YOUR GOAL: Copy the data exactly. No line may be skipped.

Items from a data source

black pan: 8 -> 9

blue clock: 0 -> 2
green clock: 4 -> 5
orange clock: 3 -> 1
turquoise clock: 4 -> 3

ANSWER SECTION:
black pan: 8 -> 9

blue clock: 0 -> 2
green clock: 4 -> 5
orange clock: 3 -> 1
turquoise clock: 4 -> 3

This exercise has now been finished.